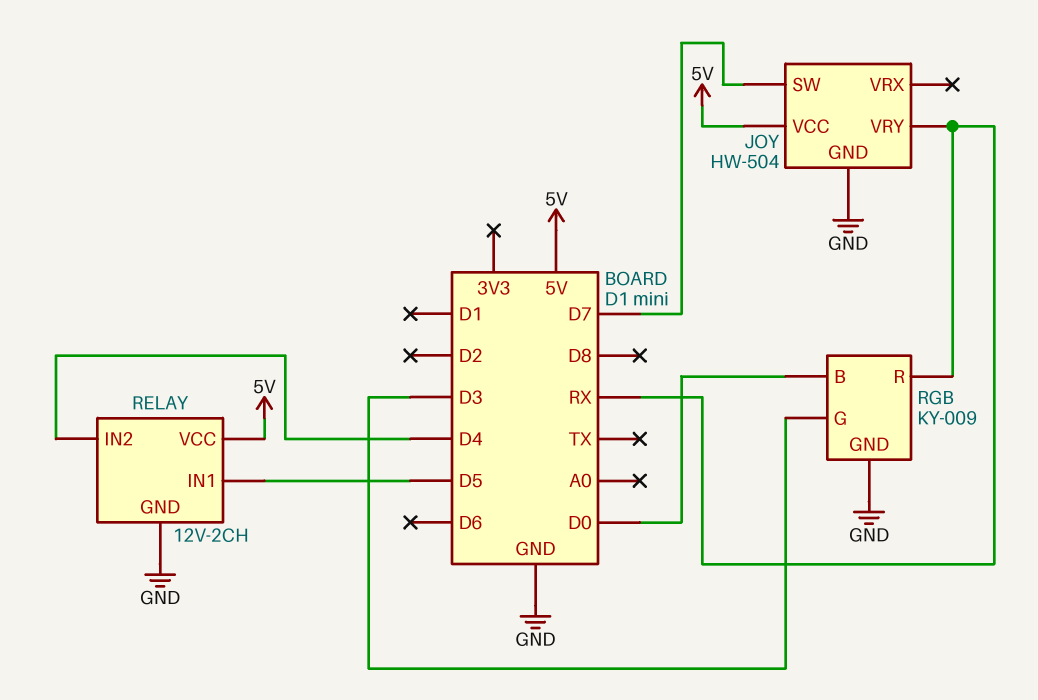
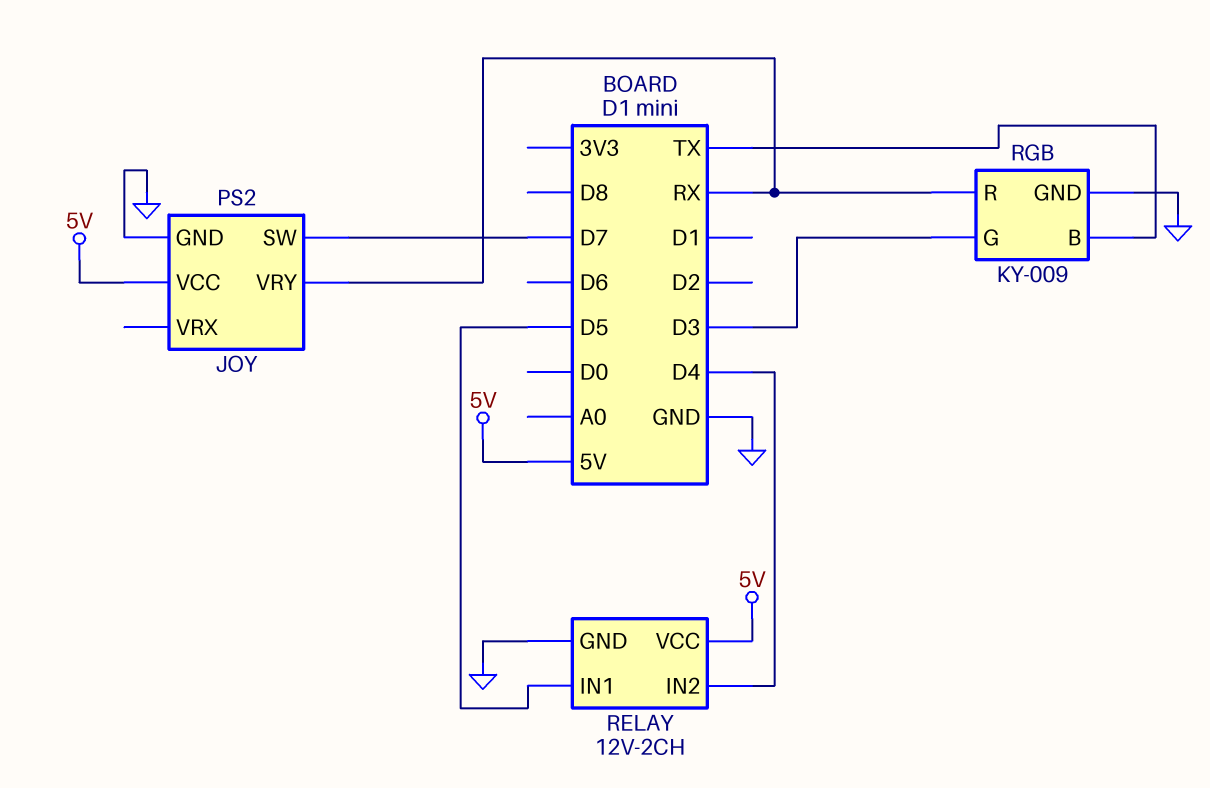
JOY: HW-504 -> PS2
RGB pin B: D0 -> TX

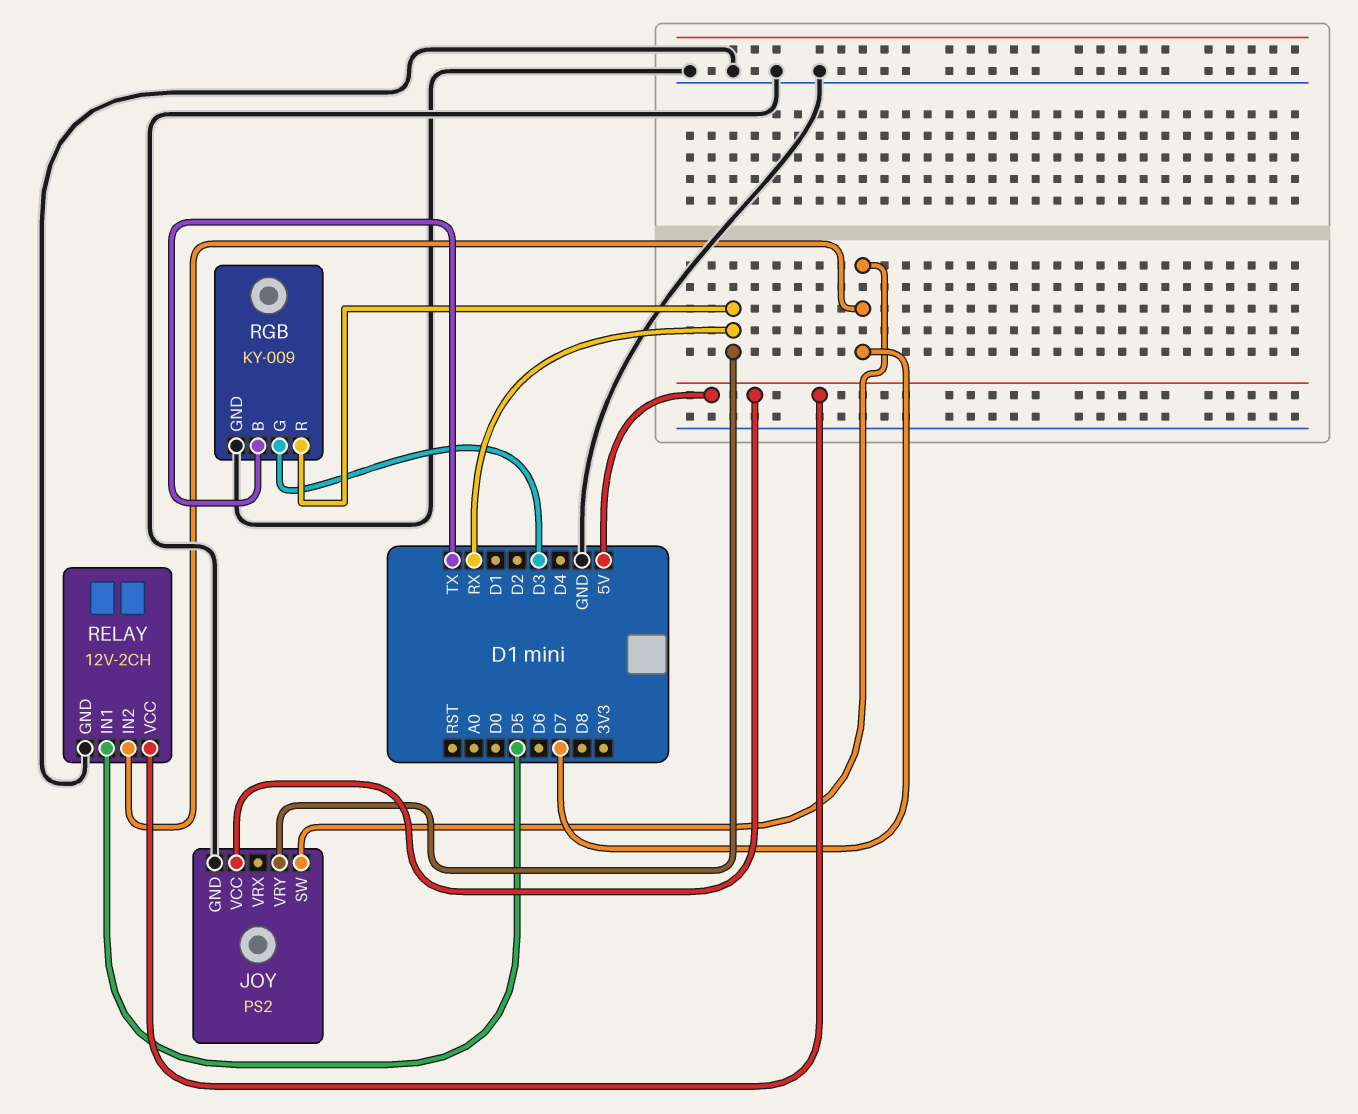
RELAY pin IN2: D4 -> D7

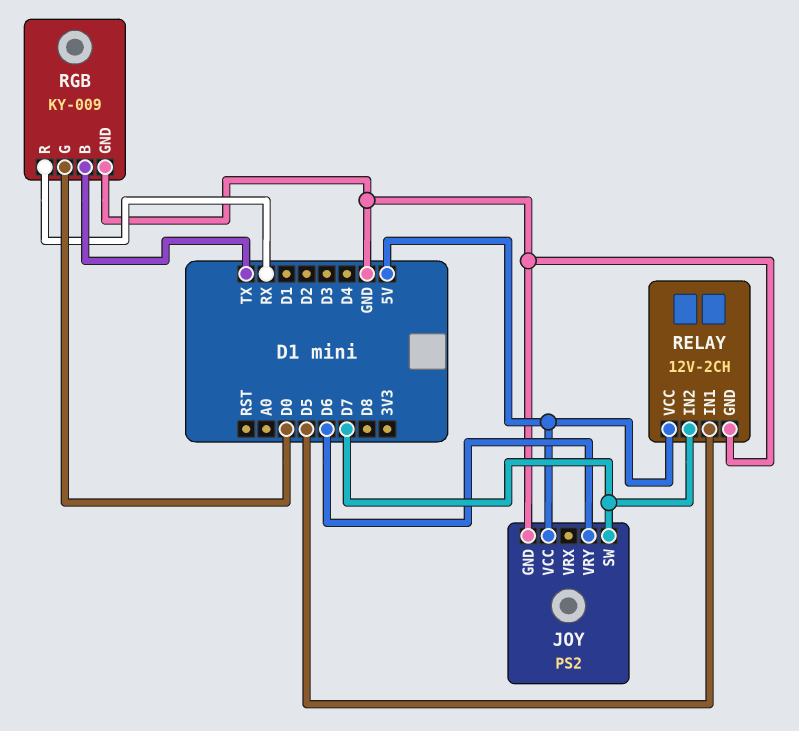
JOY pin VRY: RX -> D6
RGB pin G: D3 -> D0

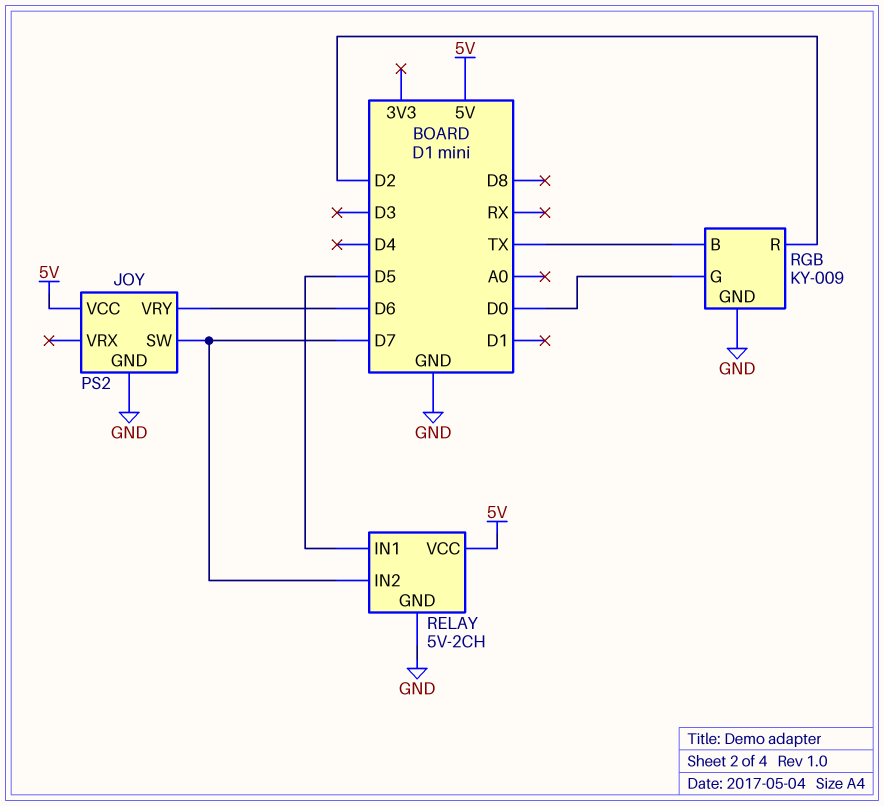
RELAY: 12V-2CH -> 5V-2CH
RGB pin R: RX -> D2

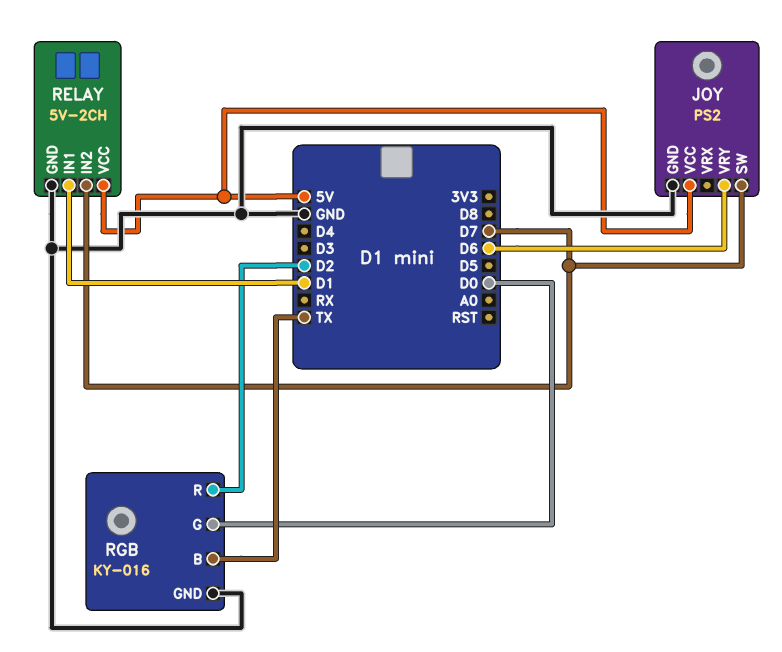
RELAY pin IN1: D5 -> D1
RGB: KY-009 -> KY-016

════

What to do: Determine how many lines in the preceding records include the word "RELAY". The answer is that number alone.

Task solution: 3